What to produce
Without skipping anything, print all of the data exactly.

[Stored data]
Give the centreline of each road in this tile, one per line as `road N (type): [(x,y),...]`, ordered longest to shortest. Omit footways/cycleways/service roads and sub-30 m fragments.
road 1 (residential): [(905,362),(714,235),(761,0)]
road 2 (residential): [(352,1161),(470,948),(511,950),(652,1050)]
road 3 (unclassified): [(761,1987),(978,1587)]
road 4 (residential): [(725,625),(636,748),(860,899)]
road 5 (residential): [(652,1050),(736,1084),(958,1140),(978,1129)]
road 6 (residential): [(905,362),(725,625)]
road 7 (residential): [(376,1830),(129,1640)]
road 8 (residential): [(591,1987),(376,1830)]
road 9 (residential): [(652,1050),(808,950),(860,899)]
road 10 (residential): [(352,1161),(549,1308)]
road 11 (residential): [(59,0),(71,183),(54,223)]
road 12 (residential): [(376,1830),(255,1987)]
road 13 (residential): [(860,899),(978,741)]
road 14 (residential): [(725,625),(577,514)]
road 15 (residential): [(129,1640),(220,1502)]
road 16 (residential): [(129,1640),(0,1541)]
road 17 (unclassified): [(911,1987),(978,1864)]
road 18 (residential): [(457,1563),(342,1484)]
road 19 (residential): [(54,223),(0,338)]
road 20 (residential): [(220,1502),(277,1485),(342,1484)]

Reply to the task
Give the centreline of each road in this tile, one per line as `road N (type): [(x,y),...]`, ordered longest to shortest. Omit footways/cycleways/service roads and sub-30 m fragments.
road 1 (residential): [(905,362),(714,235),(761,0)]
road 2 (residential): [(352,1161),(470,948),(511,950),(652,1050)]
road 3 (unclassified): [(761,1987),(978,1587)]
road 4 (residential): [(725,625),(636,748),(860,899)]
road 5 (residential): [(652,1050),(736,1084),(958,1140),(978,1129)]
road 6 (residential): [(905,362),(725,625)]
road 7 (residential): [(376,1830),(129,1640)]
road 8 (residential): [(591,1987),(376,1830)]
road 9 (residential): [(652,1050),(808,950),(860,899)]
road 10 (residential): [(352,1161),(549,1308)]
road 11 (residential): [(59,0),(71,183),(54,223)]
road 12 (residential): [(376,1830),(255,1987)]
road 13 (residential): [(860,899),(978,741)]
road 14 (residential): [(725,625),(577,514)]
road 15 (residential): [(129,1640),(220,1502)]
road 16 (residential): [(129,1640),(0,1541)]
road 17 (unclassified): [(911,1987),(978,1864)]
road 18 (residential): [(457,1563),(342,1484)]
road 19 (residential): [(54,223),(0,338)]
road 20 (residential): [(220,1502),(277,1485),(342,1484)]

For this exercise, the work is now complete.